**Challenge:**
Among the following entries, count the lines that contain "lymphocytic" and report only the result.

**Listed entries:**
:::

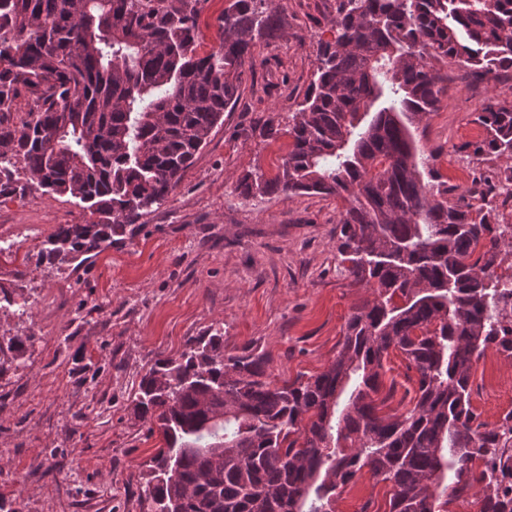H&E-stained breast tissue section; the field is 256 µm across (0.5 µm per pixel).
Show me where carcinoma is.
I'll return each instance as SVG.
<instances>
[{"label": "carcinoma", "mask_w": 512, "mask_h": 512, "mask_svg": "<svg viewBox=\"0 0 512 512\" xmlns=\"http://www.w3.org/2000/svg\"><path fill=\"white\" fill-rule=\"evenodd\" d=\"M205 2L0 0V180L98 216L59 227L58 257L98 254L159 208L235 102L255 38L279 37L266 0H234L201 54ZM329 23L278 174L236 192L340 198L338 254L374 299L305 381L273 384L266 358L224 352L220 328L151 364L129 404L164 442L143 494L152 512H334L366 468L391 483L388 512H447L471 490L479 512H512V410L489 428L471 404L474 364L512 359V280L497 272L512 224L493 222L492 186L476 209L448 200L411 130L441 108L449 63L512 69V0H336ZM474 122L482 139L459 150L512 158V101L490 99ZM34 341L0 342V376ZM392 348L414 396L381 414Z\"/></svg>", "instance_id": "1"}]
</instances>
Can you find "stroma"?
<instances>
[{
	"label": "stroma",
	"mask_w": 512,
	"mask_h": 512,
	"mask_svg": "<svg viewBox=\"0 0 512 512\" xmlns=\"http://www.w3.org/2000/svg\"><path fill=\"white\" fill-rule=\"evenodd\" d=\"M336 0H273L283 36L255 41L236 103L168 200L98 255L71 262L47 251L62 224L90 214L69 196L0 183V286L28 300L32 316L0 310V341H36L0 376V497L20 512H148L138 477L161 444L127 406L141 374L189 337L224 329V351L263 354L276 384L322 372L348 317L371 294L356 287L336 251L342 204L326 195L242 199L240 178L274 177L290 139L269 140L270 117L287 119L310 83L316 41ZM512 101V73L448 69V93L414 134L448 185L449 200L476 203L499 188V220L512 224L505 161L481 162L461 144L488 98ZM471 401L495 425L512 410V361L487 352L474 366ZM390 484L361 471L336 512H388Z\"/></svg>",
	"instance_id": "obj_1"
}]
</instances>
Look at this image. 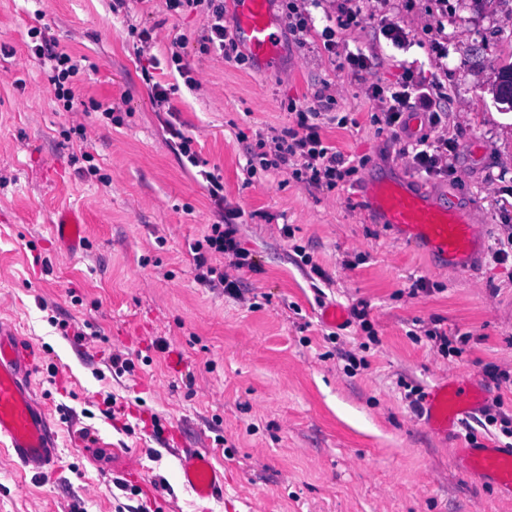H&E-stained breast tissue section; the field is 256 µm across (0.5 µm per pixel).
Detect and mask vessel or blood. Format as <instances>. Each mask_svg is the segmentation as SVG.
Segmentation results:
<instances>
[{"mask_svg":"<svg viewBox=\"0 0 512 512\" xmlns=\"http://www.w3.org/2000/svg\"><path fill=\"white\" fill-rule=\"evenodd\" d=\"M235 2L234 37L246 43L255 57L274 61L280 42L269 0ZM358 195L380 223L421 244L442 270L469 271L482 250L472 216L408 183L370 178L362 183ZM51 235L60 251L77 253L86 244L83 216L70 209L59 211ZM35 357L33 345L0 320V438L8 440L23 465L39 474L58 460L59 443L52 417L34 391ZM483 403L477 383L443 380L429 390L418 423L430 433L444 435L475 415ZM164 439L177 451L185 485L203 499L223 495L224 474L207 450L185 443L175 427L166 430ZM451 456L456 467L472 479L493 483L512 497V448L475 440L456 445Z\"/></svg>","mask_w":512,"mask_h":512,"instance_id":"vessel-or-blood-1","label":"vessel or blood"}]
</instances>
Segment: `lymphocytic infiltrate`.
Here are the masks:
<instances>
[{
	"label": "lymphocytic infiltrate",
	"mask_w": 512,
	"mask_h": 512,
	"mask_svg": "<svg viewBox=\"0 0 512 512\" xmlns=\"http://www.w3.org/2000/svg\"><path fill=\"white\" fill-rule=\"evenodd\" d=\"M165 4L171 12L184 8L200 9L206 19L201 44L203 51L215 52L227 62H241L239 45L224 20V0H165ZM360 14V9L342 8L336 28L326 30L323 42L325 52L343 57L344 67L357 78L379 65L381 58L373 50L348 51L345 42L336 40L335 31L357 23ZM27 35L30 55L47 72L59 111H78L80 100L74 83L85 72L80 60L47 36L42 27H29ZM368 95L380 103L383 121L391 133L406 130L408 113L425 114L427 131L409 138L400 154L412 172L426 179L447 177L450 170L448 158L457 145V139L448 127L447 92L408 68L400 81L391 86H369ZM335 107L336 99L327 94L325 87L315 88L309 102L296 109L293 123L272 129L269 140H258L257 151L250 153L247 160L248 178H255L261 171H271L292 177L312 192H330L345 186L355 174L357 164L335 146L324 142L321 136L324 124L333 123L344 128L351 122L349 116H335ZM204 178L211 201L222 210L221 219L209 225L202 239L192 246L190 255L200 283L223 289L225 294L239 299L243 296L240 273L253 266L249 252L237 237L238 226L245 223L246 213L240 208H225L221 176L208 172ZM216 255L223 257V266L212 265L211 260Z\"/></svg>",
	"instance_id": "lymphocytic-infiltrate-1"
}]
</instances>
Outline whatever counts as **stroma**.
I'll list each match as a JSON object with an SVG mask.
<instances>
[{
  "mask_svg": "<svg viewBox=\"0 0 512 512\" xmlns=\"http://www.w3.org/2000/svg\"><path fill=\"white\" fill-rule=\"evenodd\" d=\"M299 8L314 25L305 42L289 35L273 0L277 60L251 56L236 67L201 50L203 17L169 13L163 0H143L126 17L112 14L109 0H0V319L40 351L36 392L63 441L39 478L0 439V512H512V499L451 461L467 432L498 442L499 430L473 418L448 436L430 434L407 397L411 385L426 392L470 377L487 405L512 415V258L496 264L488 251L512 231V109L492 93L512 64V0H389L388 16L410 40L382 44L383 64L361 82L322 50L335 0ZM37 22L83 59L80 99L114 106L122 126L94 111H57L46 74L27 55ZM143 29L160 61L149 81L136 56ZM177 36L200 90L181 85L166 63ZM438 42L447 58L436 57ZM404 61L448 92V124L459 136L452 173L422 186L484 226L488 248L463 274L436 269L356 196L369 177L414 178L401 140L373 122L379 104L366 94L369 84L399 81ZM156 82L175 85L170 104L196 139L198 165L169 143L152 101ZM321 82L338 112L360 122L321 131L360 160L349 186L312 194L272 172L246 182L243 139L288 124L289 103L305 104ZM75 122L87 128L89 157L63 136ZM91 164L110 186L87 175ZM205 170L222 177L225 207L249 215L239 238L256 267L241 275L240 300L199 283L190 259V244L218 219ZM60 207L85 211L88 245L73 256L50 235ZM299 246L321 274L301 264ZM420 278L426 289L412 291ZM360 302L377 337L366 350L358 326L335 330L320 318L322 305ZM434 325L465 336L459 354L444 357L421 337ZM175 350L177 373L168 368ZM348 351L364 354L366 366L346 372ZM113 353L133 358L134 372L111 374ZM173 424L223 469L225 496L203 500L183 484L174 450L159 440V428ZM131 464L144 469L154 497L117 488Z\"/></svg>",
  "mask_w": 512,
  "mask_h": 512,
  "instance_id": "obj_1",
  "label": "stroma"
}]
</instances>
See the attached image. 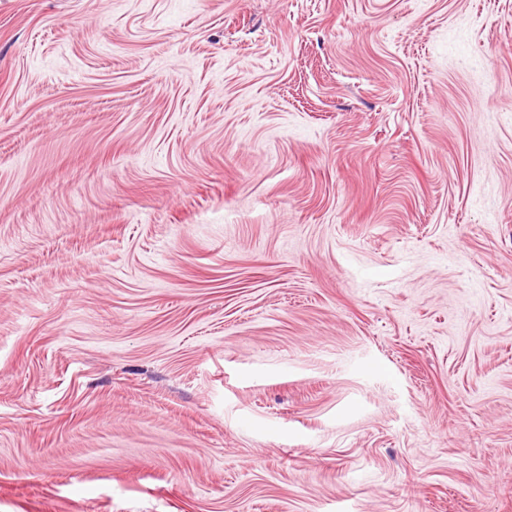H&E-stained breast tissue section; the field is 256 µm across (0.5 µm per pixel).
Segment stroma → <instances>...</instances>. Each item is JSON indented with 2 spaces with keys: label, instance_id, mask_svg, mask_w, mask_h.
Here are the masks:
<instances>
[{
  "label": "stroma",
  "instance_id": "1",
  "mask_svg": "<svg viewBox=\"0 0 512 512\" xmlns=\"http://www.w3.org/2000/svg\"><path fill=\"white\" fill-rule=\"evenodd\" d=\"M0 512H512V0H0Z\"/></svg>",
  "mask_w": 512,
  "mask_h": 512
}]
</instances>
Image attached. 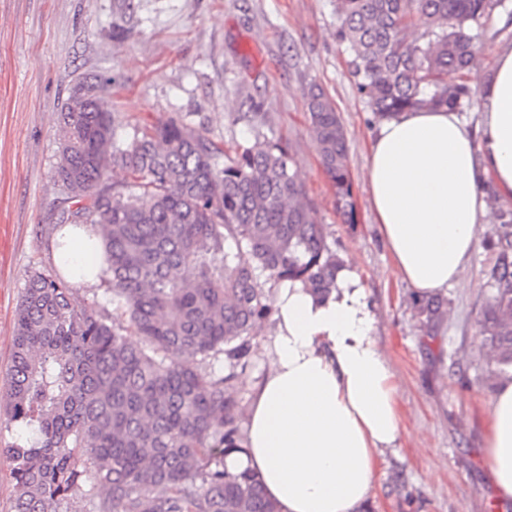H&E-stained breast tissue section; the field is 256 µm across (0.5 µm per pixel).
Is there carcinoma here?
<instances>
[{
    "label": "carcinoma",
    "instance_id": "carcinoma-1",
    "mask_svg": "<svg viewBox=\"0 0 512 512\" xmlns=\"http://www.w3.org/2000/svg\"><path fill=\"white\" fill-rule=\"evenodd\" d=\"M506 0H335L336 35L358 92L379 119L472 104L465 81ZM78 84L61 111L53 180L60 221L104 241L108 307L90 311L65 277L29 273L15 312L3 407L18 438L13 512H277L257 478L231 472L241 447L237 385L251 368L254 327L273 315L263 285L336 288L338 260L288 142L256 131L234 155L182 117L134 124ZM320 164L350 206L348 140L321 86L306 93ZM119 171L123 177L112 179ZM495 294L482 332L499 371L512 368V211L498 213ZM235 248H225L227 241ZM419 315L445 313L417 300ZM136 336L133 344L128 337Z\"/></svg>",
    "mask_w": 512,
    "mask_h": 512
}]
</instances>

:::

**Complete answer:**
3